- WHAT YOU ARE ASKED TO DO:
A word-for-word copy of the listing, free of images, is the expected answer.

- EXERCISE DATA:
***

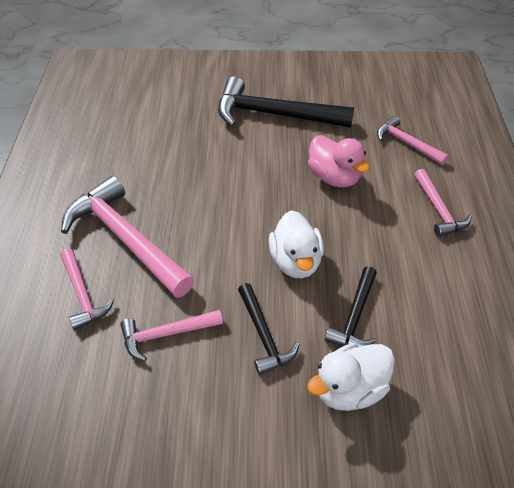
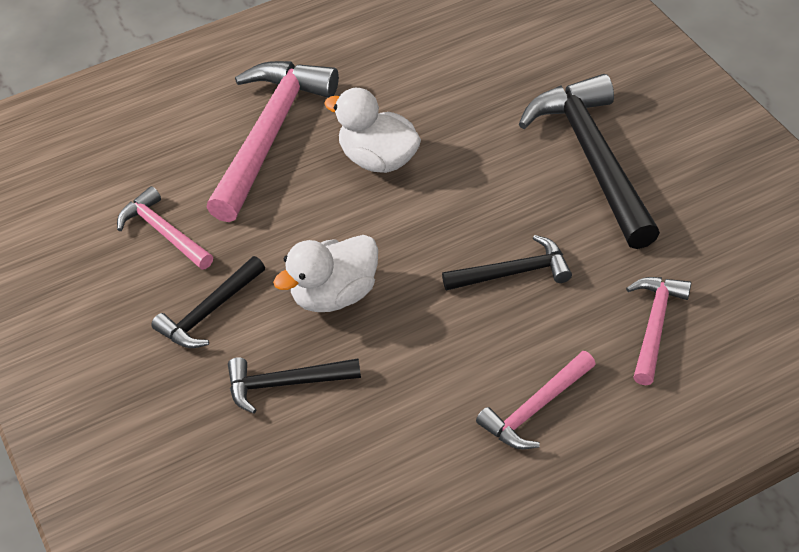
camera: 65 degrees right, 0 degrees up
(83, 295) = (175, 144): pink hammer -> none
(334, 177) = (513, 272): pink duck -> black hammer
(349, 389) = (179, 416): white duck -> white duck (378, 159)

***

- THE COMPLETED TASK:
camera: 65 degrees right, 0 degrees up
(83, 295) = (175, 144): pink hammer -> none
(334, 177) = (513, 272): pink duck -> black hammer
(349, 389) = (179, 416): white duck -> white duck (378, 159)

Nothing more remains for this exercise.